### What you will do
Repeat exactly, and only, the lines from the one containing "red plane [622,253,684,303]" through the end of the records.

### Records to process
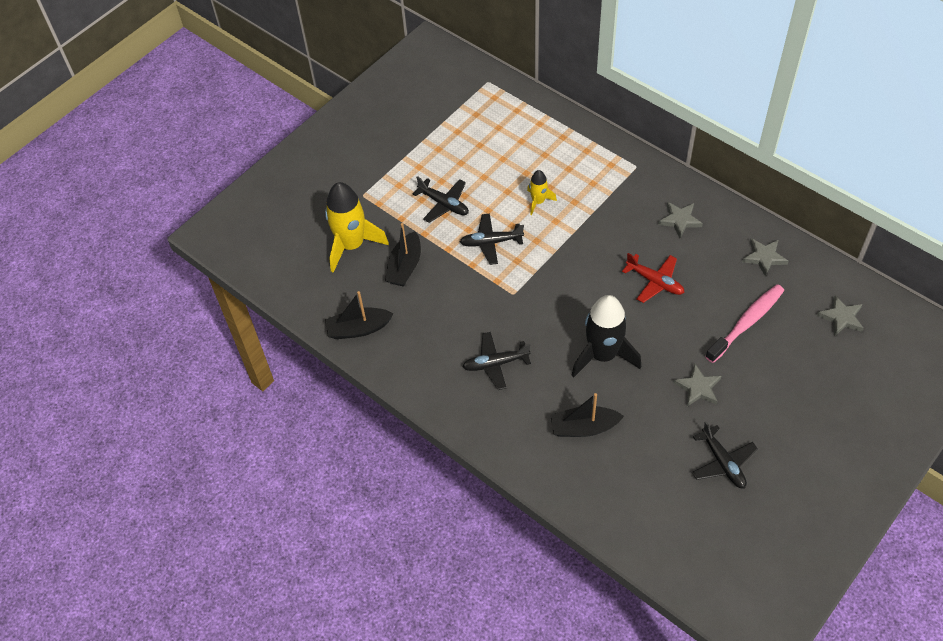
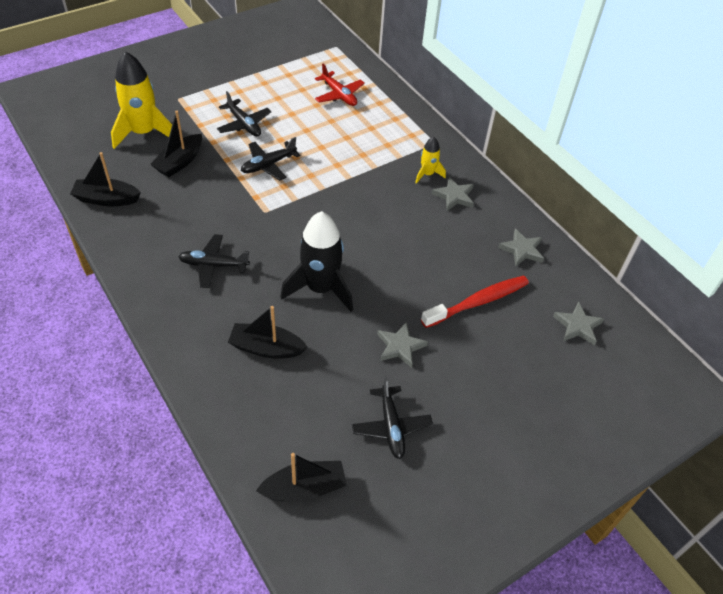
camera: 10 degrees right, 5 degrees down
black plane [460,213,524,265] -> black plane turned 45 degrees counterclockwise [241,137,300,180]
yellow rocket [527,170,557,215] -> yellow rocket moved to [415,137,446,184]
red plane [622,253,684,303] -> red plane moved to [315,64,365,106]
pink toothbrush [705,284,784,363] -> red toothbrush [421,276,529,328]
none -> black boat [256,453,347,502]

### Response to this exercise
red plane [622,253,684,303] -> red plane moved to [315,64,365,106]
pink toothbrush [705,284,784,363] -> red toothbrush [421,276,529,328]
none -> black boat [256,453,347,502]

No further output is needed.